*** Records supplied ***

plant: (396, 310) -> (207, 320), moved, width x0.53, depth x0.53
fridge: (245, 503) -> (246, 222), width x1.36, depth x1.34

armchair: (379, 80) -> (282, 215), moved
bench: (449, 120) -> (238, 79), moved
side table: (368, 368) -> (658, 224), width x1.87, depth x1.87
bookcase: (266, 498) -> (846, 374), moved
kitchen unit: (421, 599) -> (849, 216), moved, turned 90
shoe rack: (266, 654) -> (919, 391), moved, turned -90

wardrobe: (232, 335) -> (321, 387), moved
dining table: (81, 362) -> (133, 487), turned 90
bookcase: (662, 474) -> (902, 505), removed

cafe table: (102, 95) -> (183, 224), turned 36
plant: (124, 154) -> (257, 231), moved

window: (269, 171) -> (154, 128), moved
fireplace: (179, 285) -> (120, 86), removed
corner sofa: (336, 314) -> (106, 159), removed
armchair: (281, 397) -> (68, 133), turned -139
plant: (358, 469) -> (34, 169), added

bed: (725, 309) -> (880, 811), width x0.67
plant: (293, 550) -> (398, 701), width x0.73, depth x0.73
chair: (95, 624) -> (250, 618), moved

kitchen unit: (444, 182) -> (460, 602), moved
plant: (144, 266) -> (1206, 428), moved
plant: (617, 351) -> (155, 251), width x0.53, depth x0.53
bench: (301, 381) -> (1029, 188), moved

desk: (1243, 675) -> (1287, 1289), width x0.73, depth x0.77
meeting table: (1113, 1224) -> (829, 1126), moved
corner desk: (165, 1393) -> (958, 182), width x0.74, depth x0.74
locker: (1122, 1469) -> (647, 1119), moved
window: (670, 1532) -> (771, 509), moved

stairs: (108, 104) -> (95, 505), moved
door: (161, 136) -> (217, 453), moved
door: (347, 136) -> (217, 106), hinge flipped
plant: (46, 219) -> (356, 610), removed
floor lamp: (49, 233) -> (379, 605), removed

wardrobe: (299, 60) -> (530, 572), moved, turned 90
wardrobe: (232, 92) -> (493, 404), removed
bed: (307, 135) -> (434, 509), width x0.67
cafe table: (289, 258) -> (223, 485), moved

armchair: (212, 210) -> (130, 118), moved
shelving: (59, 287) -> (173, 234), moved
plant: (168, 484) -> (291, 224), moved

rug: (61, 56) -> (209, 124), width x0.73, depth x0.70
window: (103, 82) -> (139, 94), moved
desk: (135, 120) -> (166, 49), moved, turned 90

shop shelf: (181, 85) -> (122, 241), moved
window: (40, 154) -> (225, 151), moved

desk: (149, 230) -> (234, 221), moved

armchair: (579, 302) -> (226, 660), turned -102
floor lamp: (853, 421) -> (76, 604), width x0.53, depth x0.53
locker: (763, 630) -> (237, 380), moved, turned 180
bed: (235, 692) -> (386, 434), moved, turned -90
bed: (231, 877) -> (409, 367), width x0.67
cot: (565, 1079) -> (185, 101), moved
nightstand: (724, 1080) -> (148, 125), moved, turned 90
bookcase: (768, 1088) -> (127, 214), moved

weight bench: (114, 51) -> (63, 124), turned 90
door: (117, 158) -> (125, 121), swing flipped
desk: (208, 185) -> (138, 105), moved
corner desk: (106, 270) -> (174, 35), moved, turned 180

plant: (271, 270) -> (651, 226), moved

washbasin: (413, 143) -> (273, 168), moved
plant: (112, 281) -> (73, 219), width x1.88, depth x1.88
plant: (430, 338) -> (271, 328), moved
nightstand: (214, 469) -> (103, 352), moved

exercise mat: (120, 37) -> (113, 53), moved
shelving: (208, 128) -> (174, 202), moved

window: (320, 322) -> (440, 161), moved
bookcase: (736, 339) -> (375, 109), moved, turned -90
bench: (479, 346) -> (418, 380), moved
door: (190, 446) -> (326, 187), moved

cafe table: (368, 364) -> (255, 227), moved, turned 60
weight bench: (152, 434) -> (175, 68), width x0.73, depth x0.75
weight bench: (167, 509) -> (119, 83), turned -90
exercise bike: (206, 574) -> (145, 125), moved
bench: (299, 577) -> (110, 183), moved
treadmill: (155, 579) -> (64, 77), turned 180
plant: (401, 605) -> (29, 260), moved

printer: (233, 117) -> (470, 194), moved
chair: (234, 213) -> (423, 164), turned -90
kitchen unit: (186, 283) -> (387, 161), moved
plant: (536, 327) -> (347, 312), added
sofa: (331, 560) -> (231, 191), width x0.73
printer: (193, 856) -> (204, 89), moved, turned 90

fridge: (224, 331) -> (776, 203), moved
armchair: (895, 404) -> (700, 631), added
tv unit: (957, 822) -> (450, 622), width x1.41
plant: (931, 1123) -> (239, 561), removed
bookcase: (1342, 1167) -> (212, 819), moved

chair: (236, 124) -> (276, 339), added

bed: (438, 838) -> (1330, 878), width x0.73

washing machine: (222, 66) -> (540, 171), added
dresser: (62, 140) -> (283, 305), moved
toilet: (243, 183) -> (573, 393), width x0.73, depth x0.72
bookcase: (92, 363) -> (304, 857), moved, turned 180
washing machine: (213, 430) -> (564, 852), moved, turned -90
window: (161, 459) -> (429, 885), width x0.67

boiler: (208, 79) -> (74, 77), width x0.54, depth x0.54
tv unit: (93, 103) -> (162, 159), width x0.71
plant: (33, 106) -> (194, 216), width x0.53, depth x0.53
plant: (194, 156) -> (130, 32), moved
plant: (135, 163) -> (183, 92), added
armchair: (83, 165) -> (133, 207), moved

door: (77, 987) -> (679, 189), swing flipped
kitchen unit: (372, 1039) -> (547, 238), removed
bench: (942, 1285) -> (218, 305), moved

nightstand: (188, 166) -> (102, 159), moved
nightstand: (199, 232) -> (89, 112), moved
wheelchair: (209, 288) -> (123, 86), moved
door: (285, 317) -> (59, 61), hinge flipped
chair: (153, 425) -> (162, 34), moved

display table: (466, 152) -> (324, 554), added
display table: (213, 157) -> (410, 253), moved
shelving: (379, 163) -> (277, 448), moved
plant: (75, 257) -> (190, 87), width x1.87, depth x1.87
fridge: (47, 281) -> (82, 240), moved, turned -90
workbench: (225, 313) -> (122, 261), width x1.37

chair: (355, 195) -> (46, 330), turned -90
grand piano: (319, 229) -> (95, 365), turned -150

***

■ **What the task asks**: Each line above should appear again, reproduced exactly.

■ **Problem solution**:
plant: (396, 310) -> (207, 320), moved, width x0.53, depth x0.53
fridge: (245, 503) -> (246, 222), width x1.36, depth x1.34

armchair: (379, 80) -> (282, 215), moved
bench: (449, 120) -> (238, 79), moved
side table: (368, 368) -> (658, 224), width x1.87, depth x1.87
bookcase: (266, 498) -> (846, 374), moved
kitchen unit: (421, 599) -> (849, 216), moved, turned 90
shoe rack: (266, 654) -> (919, 391), moved, turned -90

wardrobe: (232, 335) -> (321, 387), moved
dining table: (81, 362) -> (133, 487), turned 90
bookcase: (662, 474) -> (902, 505), removed

cafe table: (102, 95) -> (183, 224), turned 36
plant: (124, 154) -> (257, 231), moved

window: (269, 171) -> (154, 128), moved
fireplace: (179, 285) -> (120, 86), removed
corner sofa: (336, 314) -> (106, 159), removed
armchair: (281, 397) -> (68, 133), turned -139
plant: (358, 469) -> (34, 169), added

bed: (725, 309) -> (880, 811), width x0.67
plant: (293, 550) -> (398, 701), width x0.73, depth x0.73
chair: (95, 624) -> (250, 618), moved

kitchen unit: (444, 182) -> (460, 602), moved
plant: (144, 266) -> (1206, 428), moved
plant: (617, 351) -> (155, 251), width x0.53, depth x0.53
bench: (301, 381) -> (1029, 188), moved

desk: (1243, 675) -> (1287, 1289), width x0.73, depth x0.77
meeting table: (1113, 1224) -> (829, 1126), moved
corner desk: (165, 1393) -> (958, 182), width x0.74, depth x0.74
locker: (1122, 1469) -> (647, 1119), moved
window: (670, 1532) -> (771, 509), moved

stairs: (108, 104) -> (95, 505), moved
door: (161, 136) -> (217, 453), moved
door: (347, 136) -> (217, 106), hinge flipped
plant: (46, 219) -> (356, 610), removed
floor lamp: (49, 233) -> (379, 605), removed

wardrobe: (299, 60) -> (530, 572), moved, turned 90
wardrobe: (232, 92) -> (493, 404), removed
bed: (307, 135) -> (434, 509), width x0.67
cafe table: (289, 258) -> (223, 485), moved

armchair: (212, 210) -> (130, 118), moved
shelving: (59, 287) -> (173, 234), moved
plant: (168, 484) -> (291, 224), moved

rug: (61, 56) -> (209, 124), width x0.73, depth x0.70
window: (103, 82) -> (139, 94), moved
desk: (135, 120) -> (166, 49), moved, turned 90

shop shelf: (181, 85) -> (122, 241), moved
window: (40, 154) -> (225, 151), moved

desk: (149, 230) -> (234, 221), moved

armchair: (579, 302) -> (226, 660), turned -102
floor lamp: (853, 421) -> (76, 604), width x0.53, depth x0.53
locker: (763, 630) -> (237, 380), moved, turned 180
bed: (235, 692) -> (386, 434), moved, turned -90
bed: (231, 877) -> (409, 367), width x0.67
cot: (565, 1079) -> (185, 101), moved
nightstand: (724, 1080) -> (148, 125), moved, turned 90
bookcase: (768, 1088) -> (127, 214), moved

weight bench: (114, 51) -> (63, 124), turned 90
door: (117, 158) -> (125, 121), swing flipped
desk: (208, 185) -> (138, 105), moved
corner desk: (106, 270) -> (174, 35), moved, turned 180

plant: (271, 270) -> (651, 226), moved

washbasin: (413, 143) -> (273, 168), moved
plant: (112, 281) -> (73, 219), width x1.88, depth x1.88
plant: (430, 338) -> (271, 328), moved
nightstand: (214, 469) -> (103, 352), moved

exercise mat: (120, 37) -> (113, 53), moved
shelving: (208, 128) -> (174, 202), moved

window: (320, 322) -> (440, 161), moved
bookcase: (736, 339) -> (375, 109), moved, turned -90
bench: (479, 346) -> (418, 380), moved
door: (190, 446) -> (326, 187), moved

cafe table: (368, 364) -> (255, 227), moved, turned 60
weight bench: (152, 434) -> (175, 68), width x0.73, depth x0.75
weight bench: (167, 509) -> (119, 83), turned -90
exercise bike: (206, 574) -> (145, 125), moved
bench: (299, 577) -> (110, 183), moved
treadmill: (155, 579) -> (64, 77), turned 180
plant: (401, 605) -> (29, 260), moved

printer: (233, 117) -> (470, 194), moved
chair: (234, 213) -> (423, 164), turned -90
kitchen unit: (186, 283) -> (387, 161), moved
plant: (536, 327) -> (347, 312), added
sofa: (331, 560) -> (231, 191), width x0.73
printer: (193, 856) -> (204, 89), moved, turned 90

fridge: (224, 331) -> (776, 203), moved
armchair: (895, 404) -> (700, 631), added
tv unit: (957, 822) -> (450, 622), width x1.41
plant: (931, 1123) -> (239, 561), removed
bookcase: (1342, 1167) -> (212, 819), moved

chair: (236, 124) -> (276, 339), added

bed: (438, 838) -> (1330, 878), width x0.73

washing machine: (222, 66) -> (540, 171), added
dresser: (62, 140) -> (283, 305), moved
toilet: (243, 183) -> (573, 393), width x0.73, depth x0.72
bookcase: (92, 363) -> (304, 857), moved, turned 180
washing machine: (213, 430) -> (564, 852), moved, turned -90
window: (161, 459) -> (429, 885), width x0.67

boiler: (208, 79) -> (74, 77), width x0.54, depth x0.54
tv unit: (93, 103) -> (162, 159), width x0.71
plant: (33, 106) -> (194, 216), width x0.53, depth x0.53
plant: (194, 156) -> (130, 32), moved
plant: (135, 163) -> (183, 92), added
armchair: (83, 165) -> (133, 207), moved

door: (77, 987) -> (679, 189), swing flipped
kitchen unit: (372, 1039) -> (547, 238), removed
bench: (942, 1285) -> (218, 305), moved

nightstand: (188, 166) -> (102, 159), moved
nightstand: (199, 232) -> (89, 112), moved
wheelchair: (209, 288) -> (123, 86), moved
door: (285, 317) -> (59, 61), hinge flipped
chair: (153, 425) -> (162, 34), moved

display table: (466, 152) -> (324, 554), added
display table: (213, 157) -> (410, 253), moved
shelving: (379, 163) -> (277, 448), moved
plant: (75, 257) -> (190, 87), width x1.87, depth x1.87
fridge: (47, 281) -> (82, 240), moved, turned -90
workbench: (225, 313) -> (122, 261), width x1.37

chair: (355, 195) -> (46, 330), turned -90
grand piano: (319, 229) -> (95, 365), turned -150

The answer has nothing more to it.